Coordinate-based object records
########

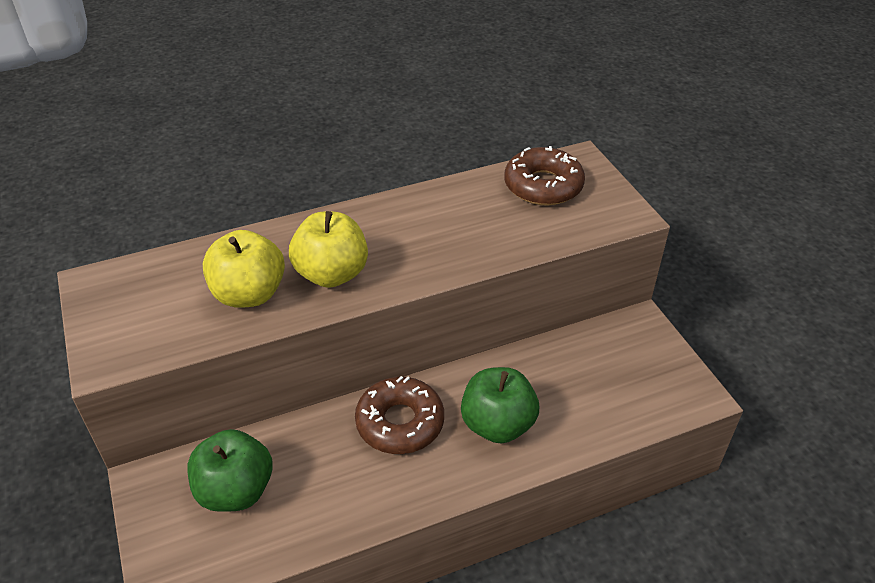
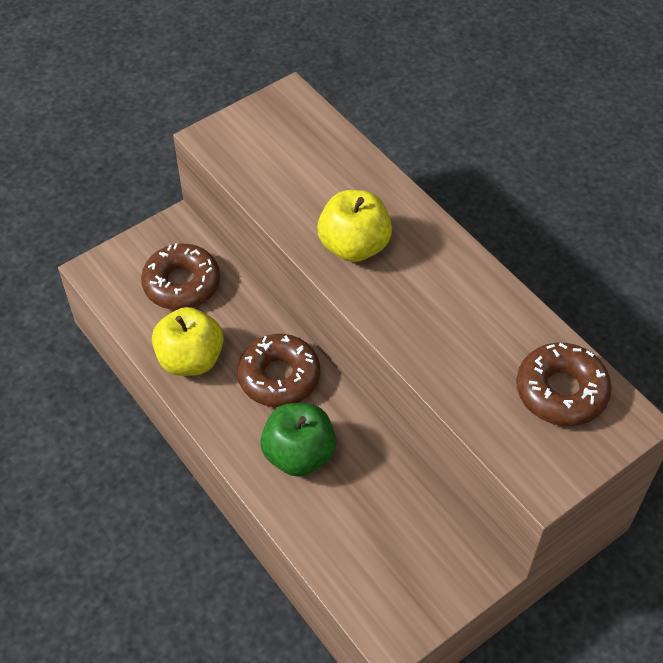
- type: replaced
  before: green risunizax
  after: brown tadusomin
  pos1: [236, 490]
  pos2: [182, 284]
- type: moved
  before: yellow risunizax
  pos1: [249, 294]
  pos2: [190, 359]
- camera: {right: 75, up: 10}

########

_Your instructions_.
Locate the word "before" in the entries, and copy every line where it is found.

_Solution for this exercise_.
  before: green risunizax
  before: yellow risunizax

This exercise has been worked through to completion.